#### [EXERCISE DETAILS]
Go to the line containing "R7: 2.2k (+5V, NET13) -> 3.6k (+5V, NET13)" and retype it and every later line exactly as written, up to the last line of the entries. Keep pictures out.

#### [DATA EXCERPTS]
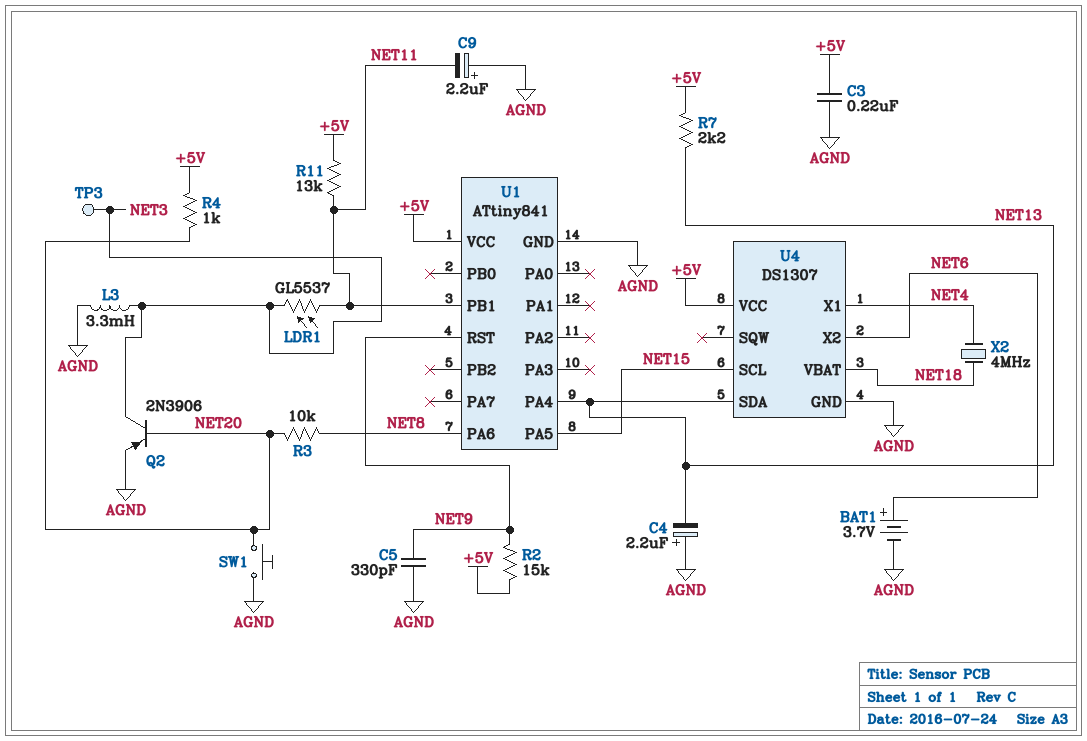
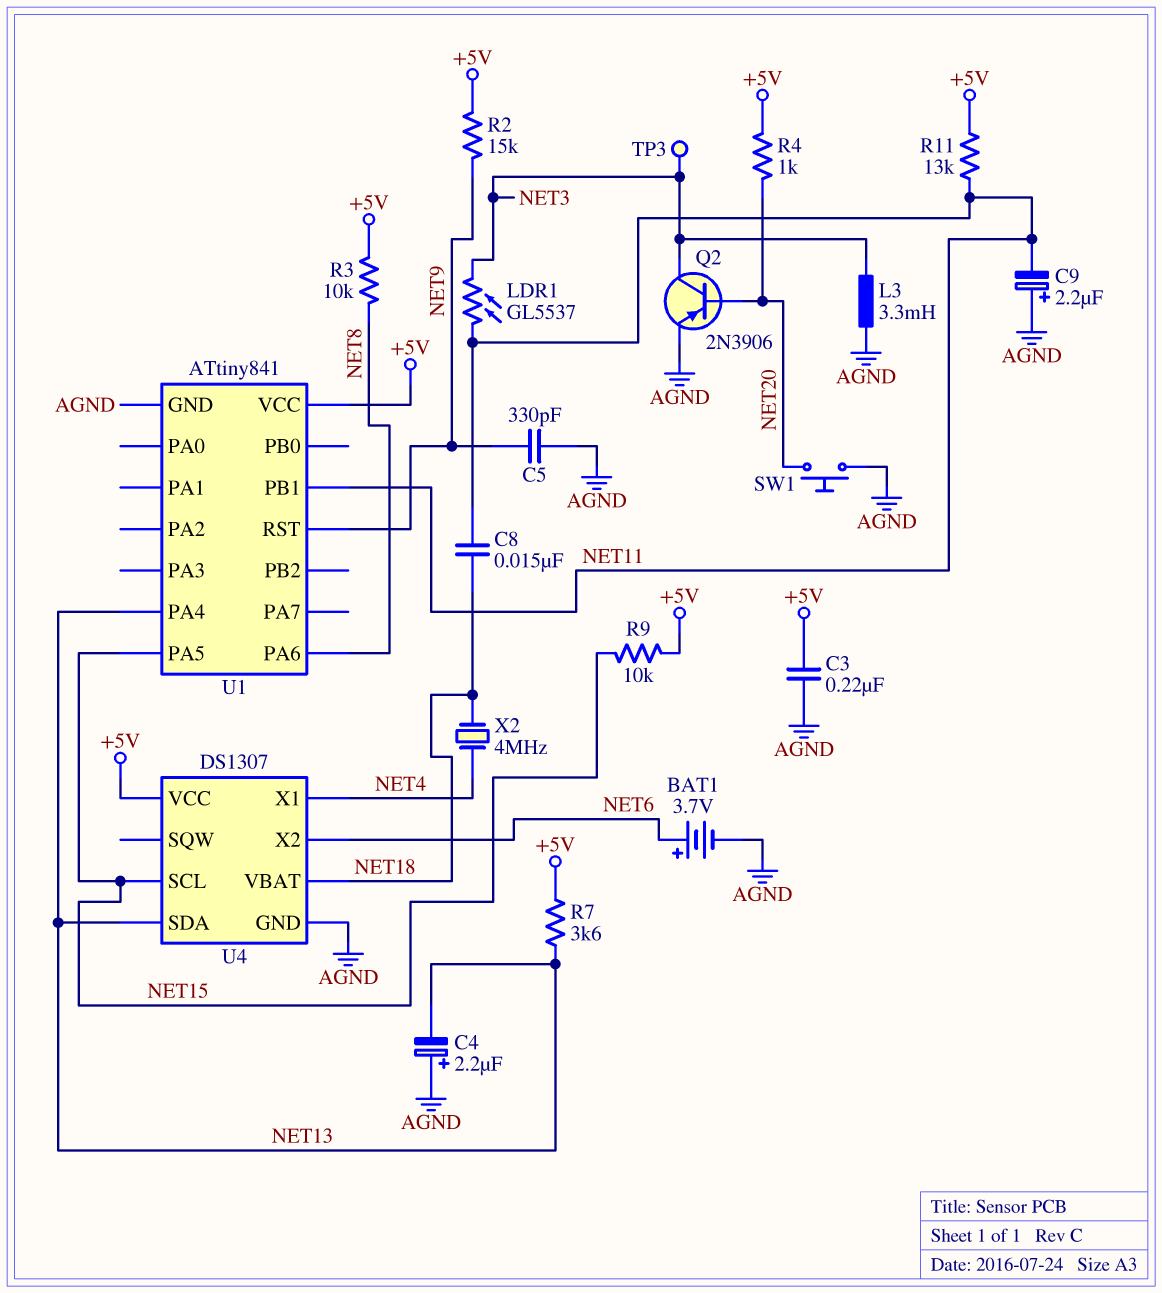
C8: none -> 15nF (NET11, NET18)
R3: 10k (NET8, NET20) -> 10k (+5V, NET8)
R7: 2.2k (+5V, NET13) -> 3.6k (+5V, NET13)
R9: none -> 10k (+5V, NET15)

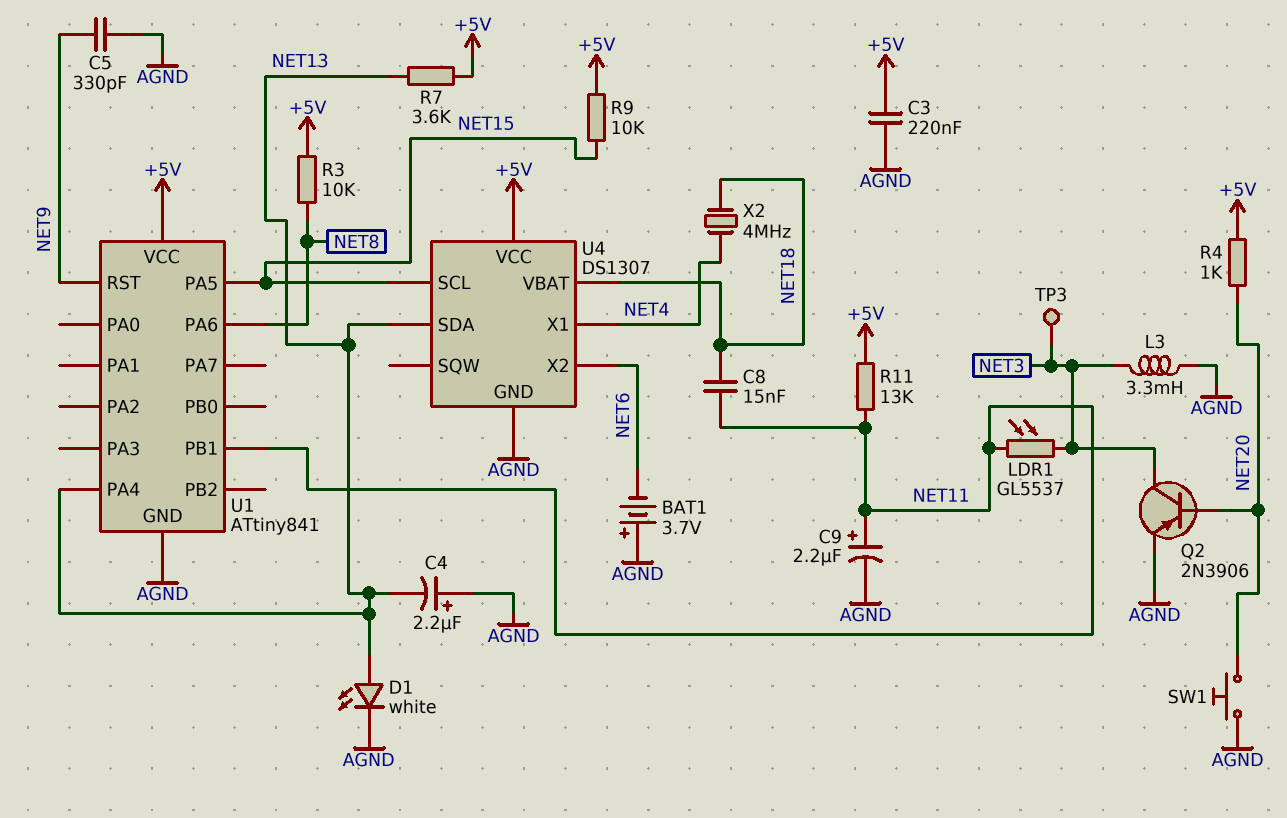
BAT1: 3.7V (plus NET6, minus AGND) -> 3.7V (plus AGND, minus NET6)
C9: 2.2uF (plus AGND, minus NET11) -> 2.2uF (plus NET11, minus AGND)
D1: none -> LED white (A NET13, K AGND)
R2: 15k (+5V, NET9) -> none

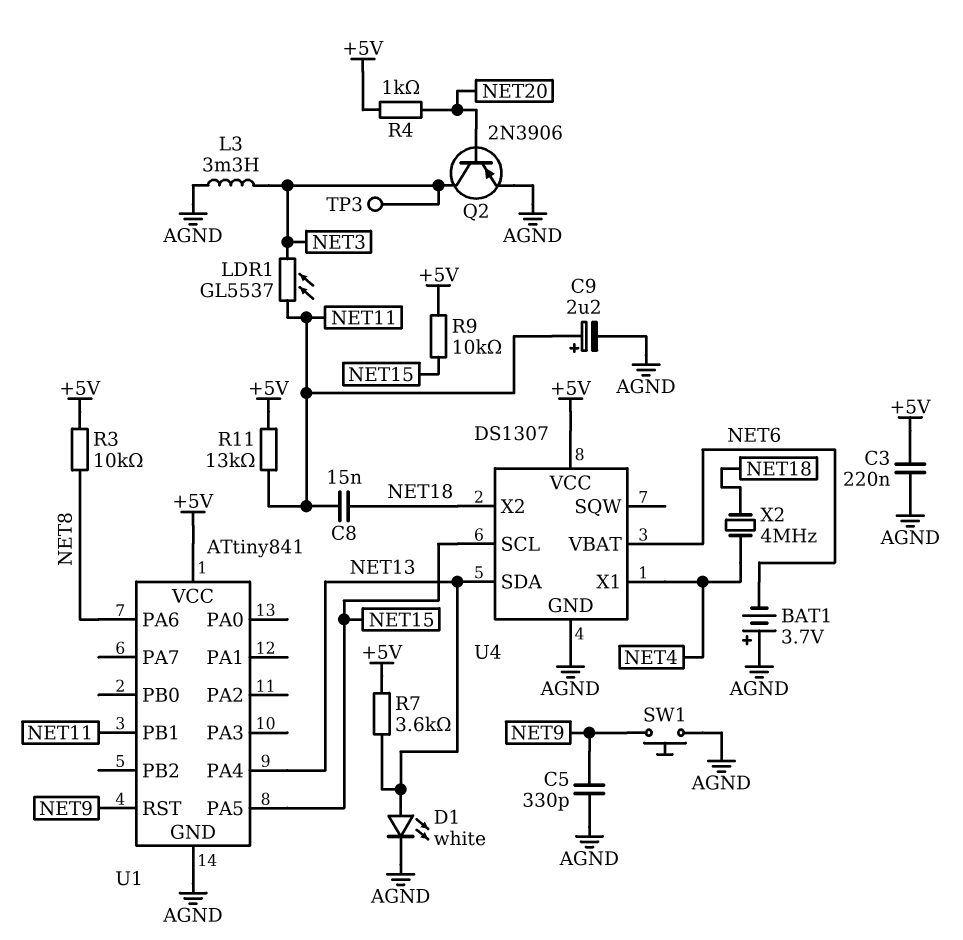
C4: 2.2uF (plus AGND, minus NET13) -> none
SW1: button (AGND, NET20) -> button (AGND, NET9)
U4 pin VBAT: NET18 -> NET6
U4 pin X2: NET6 -> NET18

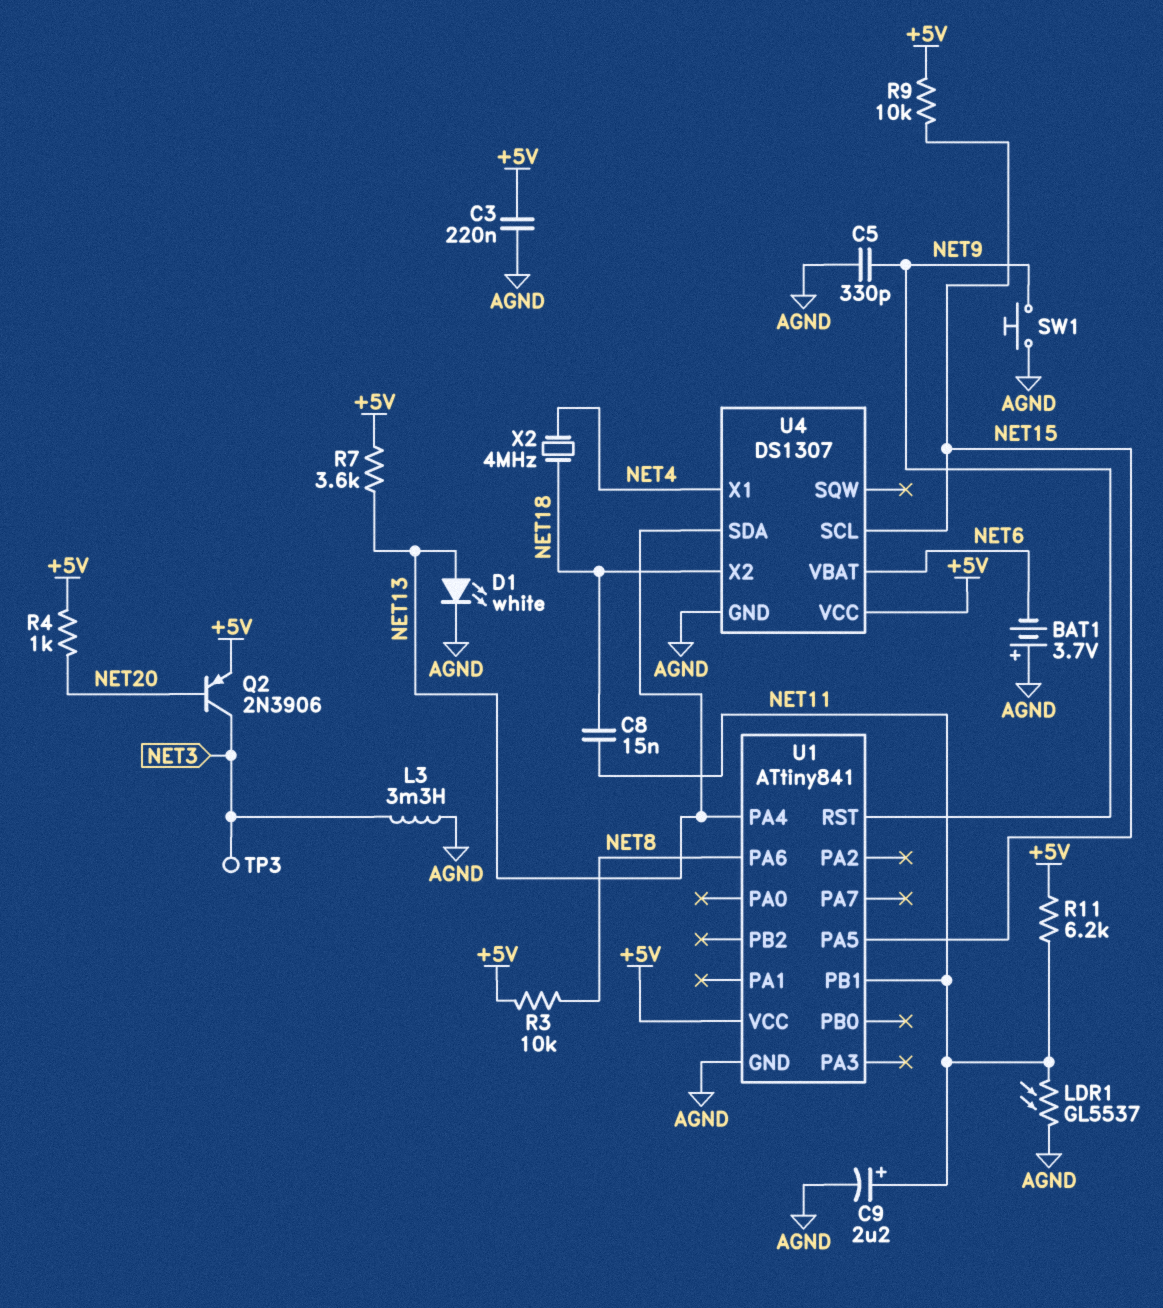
LDR1: GL5537 (NET3, NET11) -> GL5537 (AGND, NET11)
Q2: PNP 2N3906 (B NET20, C NET3, E AGND) -> PNP 2N3906 (B NET20, C NET3, E +5V)
R11: 13k (+5V, NET11) -> 6.2k (+5V, NET11)

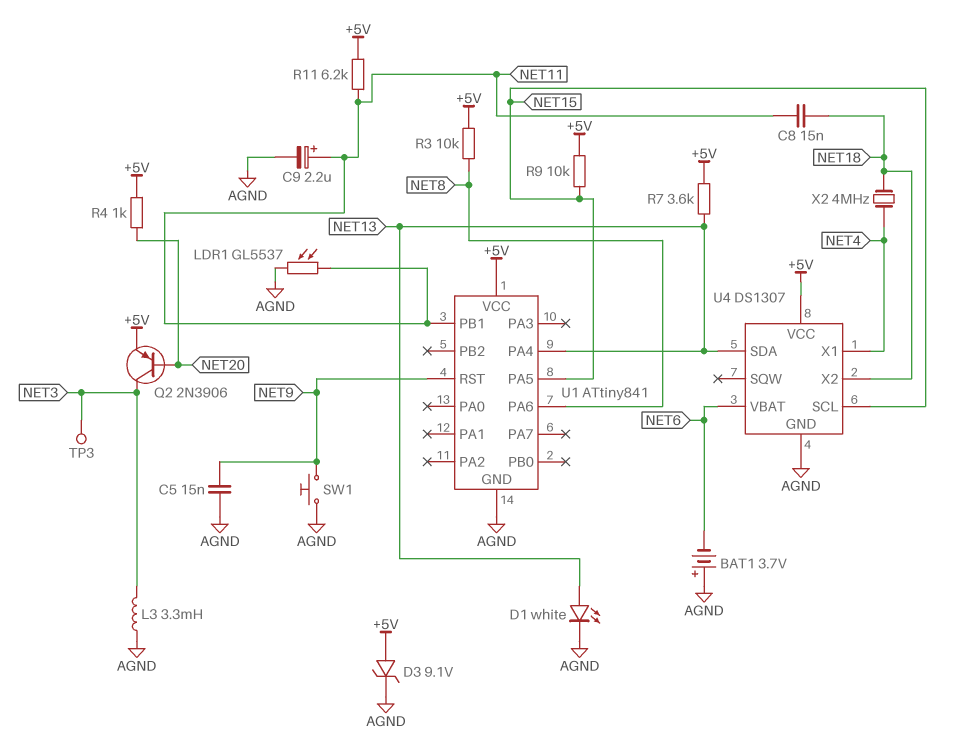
C3: 220nF (+5V, AGND) -> none
C5: 330pF (AGND, NET9) -> 15nF (AGND, NET9)
D3: none -> zener 9.1V (A +5V, K AGND)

#### [RESULT]
R7: 2.2k (+5V, NET13) -> 3.6k (+5V, NET13)
R9: none -> 10k (+5V, NET15)

BAT1: 3.7V (plus NET6, minus AGND) -> 3.7V (plus AGND, minus NET6)
C9: 2.2uF (plus AGND, minus NET11) -> 2.2uF (plus NET11, minus AGND)
D1: none -> LED white (A NET13, K AGND)
R2: 15k (+5V, NET9) -> none

C4: 2.2uF (plus AGND, minus NET13) -> none
SW1: button (AGND, NET20) -> button (AGND, NET9)
U4 pin VBAT: NET18 -> NET6
U4 pin X2: NET6 -> NET18

LDR1: GL5537 (NET3, NET11) -> GL5537 (AGND, NET11)
Q2: PNP 2N3906 (B NET20, C NET3, E AGND) -> PNP 2N3906 (B NET20, C NET3, E +5V)
R11: 13k (+5V, NET11) -> 6.2k (+5V, NET11)

C3: 220nF (+5V, AGND) -> none
C5: 330pF (AGND, NET9) -> 15nF (AGND, NET9)
D3: none -> zener 9.1V (A +5V, K AGND)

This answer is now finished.